Extracted data entries:
········

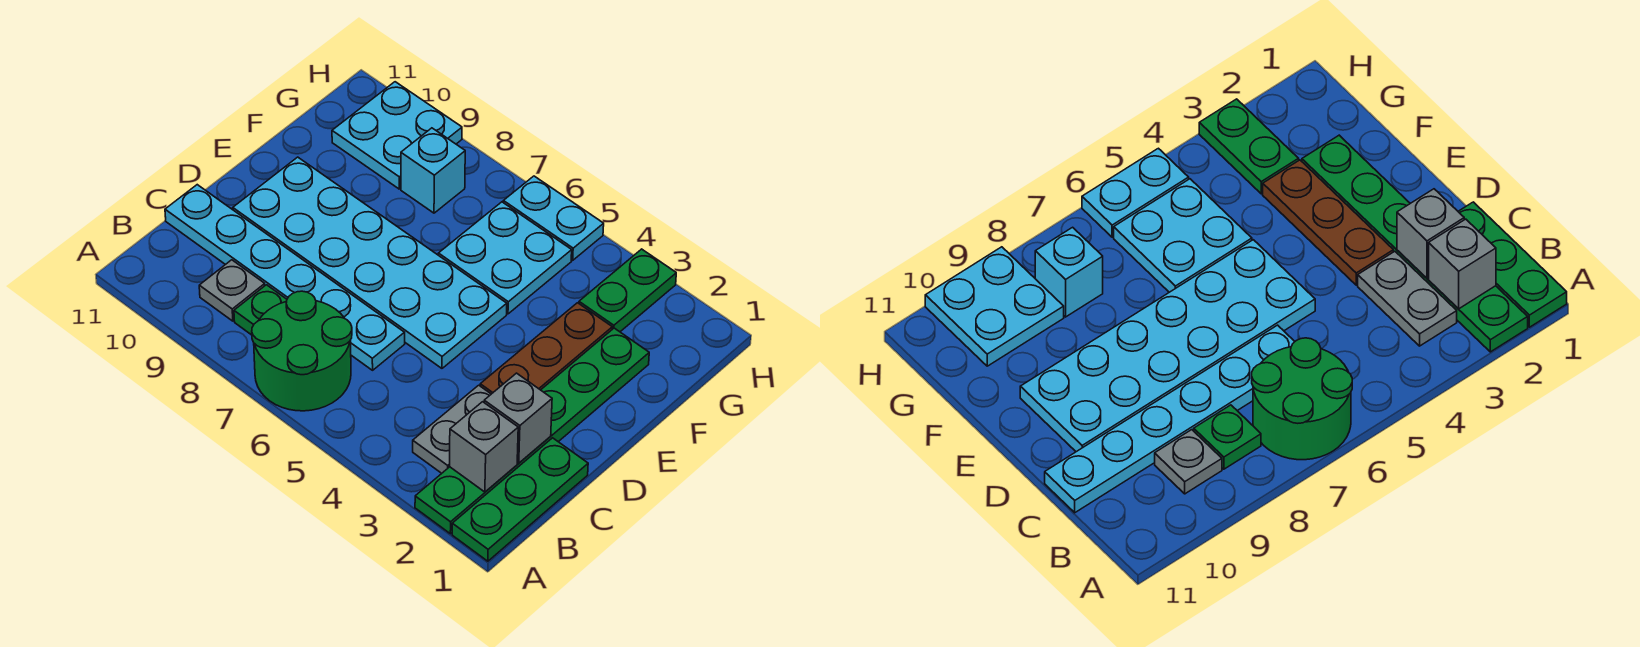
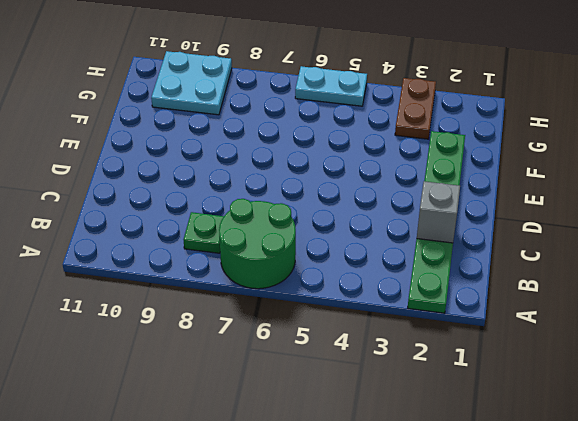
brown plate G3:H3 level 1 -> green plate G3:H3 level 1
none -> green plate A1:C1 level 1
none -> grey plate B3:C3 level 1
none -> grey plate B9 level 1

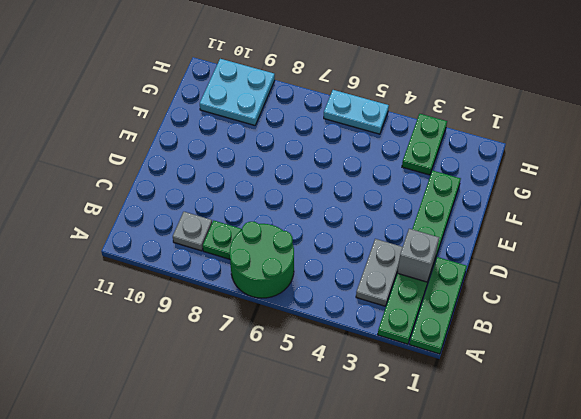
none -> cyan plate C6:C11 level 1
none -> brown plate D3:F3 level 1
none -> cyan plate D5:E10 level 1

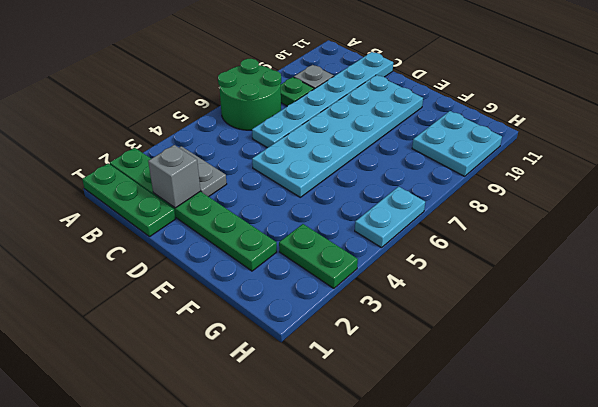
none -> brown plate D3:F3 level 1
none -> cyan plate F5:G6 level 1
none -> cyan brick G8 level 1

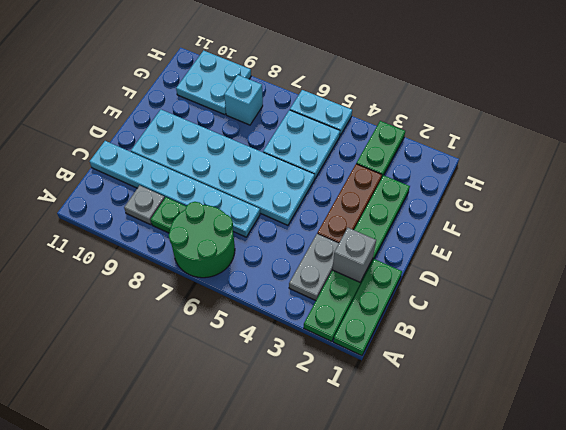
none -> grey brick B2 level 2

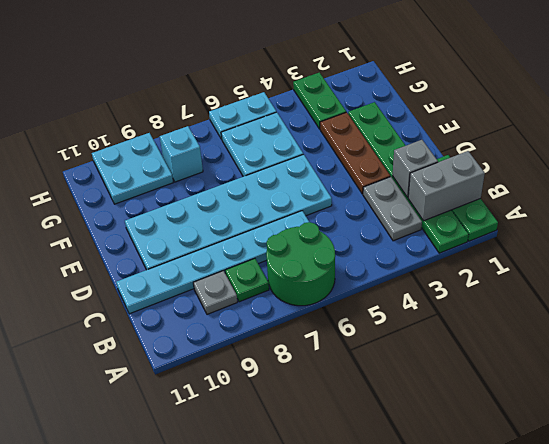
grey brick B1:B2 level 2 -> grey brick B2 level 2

········

Required work
Leave the pictures out, and copy exactly each line from the one containing "none -> grey brick B2 level 2" through the final line of the data.

Expected output
none -> grey brick B2 level 2

grey brick B1:B2 level 2 -> grey brick B2 level 2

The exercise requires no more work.